> **Data extracts**
========

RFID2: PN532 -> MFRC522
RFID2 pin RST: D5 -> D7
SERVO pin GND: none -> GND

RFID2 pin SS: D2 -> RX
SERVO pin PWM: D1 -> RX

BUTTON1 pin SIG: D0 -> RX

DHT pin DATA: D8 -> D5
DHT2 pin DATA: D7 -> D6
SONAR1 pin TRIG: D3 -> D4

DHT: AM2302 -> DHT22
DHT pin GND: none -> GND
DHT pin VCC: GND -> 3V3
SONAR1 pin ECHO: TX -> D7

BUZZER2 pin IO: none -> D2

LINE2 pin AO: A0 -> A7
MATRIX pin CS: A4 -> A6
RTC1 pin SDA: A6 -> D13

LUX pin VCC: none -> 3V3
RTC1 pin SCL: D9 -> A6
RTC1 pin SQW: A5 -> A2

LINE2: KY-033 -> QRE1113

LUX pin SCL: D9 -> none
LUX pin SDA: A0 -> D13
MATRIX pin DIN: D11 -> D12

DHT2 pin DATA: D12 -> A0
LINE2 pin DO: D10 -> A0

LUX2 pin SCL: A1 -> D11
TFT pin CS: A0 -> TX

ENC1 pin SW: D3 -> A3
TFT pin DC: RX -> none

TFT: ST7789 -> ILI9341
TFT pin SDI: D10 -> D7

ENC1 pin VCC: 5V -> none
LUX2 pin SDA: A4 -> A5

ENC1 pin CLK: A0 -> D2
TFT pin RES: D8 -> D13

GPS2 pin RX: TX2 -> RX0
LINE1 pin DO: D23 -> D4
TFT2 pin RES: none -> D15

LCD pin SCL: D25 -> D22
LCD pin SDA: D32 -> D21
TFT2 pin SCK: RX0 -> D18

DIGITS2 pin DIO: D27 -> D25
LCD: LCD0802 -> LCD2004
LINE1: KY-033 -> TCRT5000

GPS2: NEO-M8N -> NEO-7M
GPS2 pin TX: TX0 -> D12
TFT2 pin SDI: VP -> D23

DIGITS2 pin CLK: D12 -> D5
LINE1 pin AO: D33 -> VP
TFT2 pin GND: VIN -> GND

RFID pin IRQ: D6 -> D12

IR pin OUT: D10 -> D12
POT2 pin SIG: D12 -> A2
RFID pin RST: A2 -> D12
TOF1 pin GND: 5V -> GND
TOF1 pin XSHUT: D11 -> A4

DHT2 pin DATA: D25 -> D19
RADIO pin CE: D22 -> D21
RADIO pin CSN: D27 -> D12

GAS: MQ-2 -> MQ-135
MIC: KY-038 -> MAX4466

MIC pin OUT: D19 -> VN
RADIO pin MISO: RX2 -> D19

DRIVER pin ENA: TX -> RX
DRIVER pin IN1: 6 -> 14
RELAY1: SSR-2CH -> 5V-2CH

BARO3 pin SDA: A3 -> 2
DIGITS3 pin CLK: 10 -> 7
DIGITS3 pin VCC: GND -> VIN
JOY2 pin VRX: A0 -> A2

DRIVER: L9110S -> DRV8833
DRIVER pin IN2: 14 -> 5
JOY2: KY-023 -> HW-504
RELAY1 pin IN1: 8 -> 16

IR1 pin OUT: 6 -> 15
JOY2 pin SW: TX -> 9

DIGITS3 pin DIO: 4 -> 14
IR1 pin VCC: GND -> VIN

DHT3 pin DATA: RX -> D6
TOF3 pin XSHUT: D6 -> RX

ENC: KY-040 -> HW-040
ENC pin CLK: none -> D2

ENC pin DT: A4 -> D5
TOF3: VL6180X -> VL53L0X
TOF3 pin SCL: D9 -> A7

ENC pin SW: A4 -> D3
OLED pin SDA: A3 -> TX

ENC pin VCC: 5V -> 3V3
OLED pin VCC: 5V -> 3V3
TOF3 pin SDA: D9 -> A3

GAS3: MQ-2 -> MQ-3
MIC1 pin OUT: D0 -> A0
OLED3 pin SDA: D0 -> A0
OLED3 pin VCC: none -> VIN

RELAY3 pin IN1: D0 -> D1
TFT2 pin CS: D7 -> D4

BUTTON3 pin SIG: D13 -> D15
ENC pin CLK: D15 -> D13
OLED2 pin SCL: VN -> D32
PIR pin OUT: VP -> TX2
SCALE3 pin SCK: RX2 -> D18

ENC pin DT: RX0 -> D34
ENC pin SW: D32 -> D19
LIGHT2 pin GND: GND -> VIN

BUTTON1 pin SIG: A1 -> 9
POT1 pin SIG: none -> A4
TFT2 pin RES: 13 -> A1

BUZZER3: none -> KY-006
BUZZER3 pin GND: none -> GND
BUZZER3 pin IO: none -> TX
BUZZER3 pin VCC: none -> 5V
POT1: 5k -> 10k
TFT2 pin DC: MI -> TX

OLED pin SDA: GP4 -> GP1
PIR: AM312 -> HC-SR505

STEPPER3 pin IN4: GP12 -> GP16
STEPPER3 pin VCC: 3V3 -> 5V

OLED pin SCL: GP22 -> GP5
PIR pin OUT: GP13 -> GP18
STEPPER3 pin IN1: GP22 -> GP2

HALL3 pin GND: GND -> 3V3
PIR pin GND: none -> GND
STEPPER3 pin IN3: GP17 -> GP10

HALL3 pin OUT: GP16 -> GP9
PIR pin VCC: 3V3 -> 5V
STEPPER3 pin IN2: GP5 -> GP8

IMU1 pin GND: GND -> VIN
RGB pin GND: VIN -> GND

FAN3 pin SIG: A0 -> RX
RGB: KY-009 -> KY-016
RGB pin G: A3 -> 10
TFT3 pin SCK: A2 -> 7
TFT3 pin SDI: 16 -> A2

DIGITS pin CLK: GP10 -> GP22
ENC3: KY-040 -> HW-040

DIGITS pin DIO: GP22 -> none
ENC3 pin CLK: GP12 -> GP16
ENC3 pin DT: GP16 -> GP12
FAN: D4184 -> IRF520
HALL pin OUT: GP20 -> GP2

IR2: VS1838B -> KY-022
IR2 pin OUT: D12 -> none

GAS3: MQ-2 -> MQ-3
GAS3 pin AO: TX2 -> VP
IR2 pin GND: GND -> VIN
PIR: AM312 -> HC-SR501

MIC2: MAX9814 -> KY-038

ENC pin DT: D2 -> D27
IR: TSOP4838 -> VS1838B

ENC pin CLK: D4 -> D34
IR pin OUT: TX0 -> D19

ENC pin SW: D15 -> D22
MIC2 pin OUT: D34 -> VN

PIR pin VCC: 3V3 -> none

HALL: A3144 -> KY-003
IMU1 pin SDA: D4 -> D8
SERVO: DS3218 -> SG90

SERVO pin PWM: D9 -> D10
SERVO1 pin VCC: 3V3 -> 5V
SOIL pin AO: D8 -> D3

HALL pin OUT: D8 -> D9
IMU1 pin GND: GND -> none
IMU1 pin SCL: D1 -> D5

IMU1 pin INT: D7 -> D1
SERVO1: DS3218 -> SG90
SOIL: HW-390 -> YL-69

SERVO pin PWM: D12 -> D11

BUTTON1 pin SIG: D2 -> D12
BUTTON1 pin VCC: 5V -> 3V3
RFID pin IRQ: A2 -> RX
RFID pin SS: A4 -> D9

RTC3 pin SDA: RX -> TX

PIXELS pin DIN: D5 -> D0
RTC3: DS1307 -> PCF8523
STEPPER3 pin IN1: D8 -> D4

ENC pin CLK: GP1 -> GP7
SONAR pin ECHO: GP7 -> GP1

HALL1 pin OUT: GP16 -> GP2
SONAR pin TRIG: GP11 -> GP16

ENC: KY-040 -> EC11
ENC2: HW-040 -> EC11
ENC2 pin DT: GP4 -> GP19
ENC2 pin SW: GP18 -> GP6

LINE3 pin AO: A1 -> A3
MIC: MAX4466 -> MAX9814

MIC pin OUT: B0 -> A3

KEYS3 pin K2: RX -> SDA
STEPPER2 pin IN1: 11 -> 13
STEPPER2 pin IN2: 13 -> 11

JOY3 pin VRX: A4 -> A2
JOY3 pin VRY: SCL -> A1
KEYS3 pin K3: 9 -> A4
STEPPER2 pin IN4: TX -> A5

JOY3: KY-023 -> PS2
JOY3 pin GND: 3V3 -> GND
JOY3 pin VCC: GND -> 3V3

========

> **What needs to be done**
The reply should consist solely of the lines above from the one that has "RADIO pin CE: D22 -> D21" through the one that has "ENC3 pin CLK: GP12 -> GP16", reproduced exactly.

> **Exercise output**
RADIO pin CE: D22 -> D21
RADIO pin CSN: D27 -> D12

GAS: MQ-2 -> MQ-135
MIC: KY-038 -> MAX4466

MIC pin OUT: D19 -> VN
RADIO pin MISO: RX2 -> D19

DRIVER pin ENA: TX -> RX
DRIVER pin IN1: 6 -> 14
RELAY1: SSR-2CH -> 5V-2CH

BARO3 pin SDA: A3 -> 2
DIGITS3 pin CLK: 10 -> 7
DIGITS3 pin VCC: GND -> VIN
JOY2 pin VRX: A0 -> A2

DRIVER: L9110S -> DRV8833
DRIVER pin IN2: 14 -> 5
JOY2: KY-023 -> HW-504
RELAY1 pin IN1: 8 -> 16

IR1 pin OUT: 6 -> 15
JOY2 pin SW: TX -> 9

DIGITS3 pin DIO: 4 -> 14
IR1 pin VCC: GND -> VIN

DHT3 pin DATA: RX -> D6
TOF3 pin XSHUT: D6 -> RX

ENC: KY-040 -> HW-040
ENC pin CLK: none -> D2

ENC pin DT: A4 -> D5
TOF3: VL6180X -> VL53L0X
TOF3 pin SCL: D9 -> A7

ENC pin SW: A4 -> D3
OLED pin SDA: A3 -> TX

ENC pin VCC: 5V -> 3V3
OLED pin VCC: 5V -> 3V3
TOF3 pin SDA: D9 -> A3

GAS3: MQ-2 -> MQ-3
MIC1 pin OUT: D0 -> A0
OLED3 pin SDA: D0 -> A0
OLED3 pin VCC: none -> VIN

RELAY3 pin IN1: D0 -> D1
TFT2 pin CS: D7 -> D4

BUTTON3 pin SIG: D13 -> D15
ENC pin CLK: D15 -> D13
OLED2 pin SCL: VN -> D32
PIR pin OUT: VP -> TX2
SCALE3 pin SCK: RX2 -> D18

ENC pin DT: RX0 -> D34
ENC pin SW: D32 -> D19
LIGHT2 pin GND: GND -> VIN

BUTTON1 pin SIG: A1 -> 9
POT1 pin SIG: none -> A4
TFT2 pin RES: 13 -> A1

BUZZER3: none -> KY-006
BUZZER3 pin GND: none -> GND
BUZZER3 pin IO: none -> TX
BUZZER3 pin VCC: none -> 5V
POT1: 5k -> 10k
TFT2 pin DC: MI -> TX

OLED pin SDA: GP4 -> GP1
PIR: AM312 -> HC-SR505

STEPPER3 pin IN4: GP12 -> GP16
STEPPER3 pin VCC: 3V3 -> 5V

OLED pin SCL: GP22 -> GP5
PIR pin OUT: GP13 -> GP18
STEPPER3 pin IN1: GP22 -> GP2

HALL3 pin GND: GND -> 3V3
PIR pin GND: none -> GND
STEPPER3 pin IN3: GP17 -> GP10

HALL3 pin OUT: GP16 -> GP9
PIR pin VCC: 3V3 -> 5V
STEPPER3 pin IN2: GP5 -> GP8

IMU1 pin GND: GND -> VIN
RGB pin GND: VIN -> GND

FAN3 pin SIG: A0 -> RX
RGB: KY-009 -> KY-016
RGB pin G: A3 -> 10
TFT3 pin SCK: A2 -> 7
TFT3 pin SDI: 16 -> A2

DIGITS pin CLK: GP10 -> GP22
ENC3: KY-040 -> HW-040

DIGITS pin DIO: GP22 -> none
ENC3 pin CLK: GP12 -> GP16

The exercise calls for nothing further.